• **Goal of the exercise**
Search term "plus": copy each line of the data containing it.

Data excerpts:
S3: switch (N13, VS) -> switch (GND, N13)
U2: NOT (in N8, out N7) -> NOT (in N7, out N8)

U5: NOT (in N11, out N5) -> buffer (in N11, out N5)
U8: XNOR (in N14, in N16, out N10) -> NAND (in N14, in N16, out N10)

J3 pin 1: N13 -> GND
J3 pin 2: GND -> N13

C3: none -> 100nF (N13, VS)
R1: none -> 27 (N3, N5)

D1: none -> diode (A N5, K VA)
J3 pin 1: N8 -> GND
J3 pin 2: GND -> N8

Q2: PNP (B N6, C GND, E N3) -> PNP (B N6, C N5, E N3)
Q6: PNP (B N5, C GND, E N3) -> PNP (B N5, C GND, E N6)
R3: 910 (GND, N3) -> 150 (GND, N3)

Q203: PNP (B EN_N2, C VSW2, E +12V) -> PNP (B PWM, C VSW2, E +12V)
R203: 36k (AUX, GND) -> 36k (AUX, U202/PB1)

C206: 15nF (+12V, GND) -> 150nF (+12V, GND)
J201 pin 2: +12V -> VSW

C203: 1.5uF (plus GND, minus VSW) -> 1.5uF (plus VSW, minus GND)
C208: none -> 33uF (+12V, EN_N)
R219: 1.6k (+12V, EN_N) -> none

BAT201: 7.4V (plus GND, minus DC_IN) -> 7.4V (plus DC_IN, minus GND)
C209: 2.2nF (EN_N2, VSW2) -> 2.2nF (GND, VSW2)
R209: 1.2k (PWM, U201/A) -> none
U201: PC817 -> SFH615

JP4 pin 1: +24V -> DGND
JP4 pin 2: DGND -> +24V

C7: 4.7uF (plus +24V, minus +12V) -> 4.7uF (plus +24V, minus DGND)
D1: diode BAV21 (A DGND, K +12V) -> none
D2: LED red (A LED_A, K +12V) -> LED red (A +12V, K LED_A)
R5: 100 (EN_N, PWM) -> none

• **Answer space**
C203: 1.5uF (plus GND, minus VSW) -> 1.5uF (plus VSW, minus GND)
BAT201: 7.4V (plus GND, minus DC_IN) -> 7.4V (plus DC_IN, minus GND)
C7: 4.7uF (plus +24V, minus +12V) -> 4.7uF (plus +24V, minus DGND)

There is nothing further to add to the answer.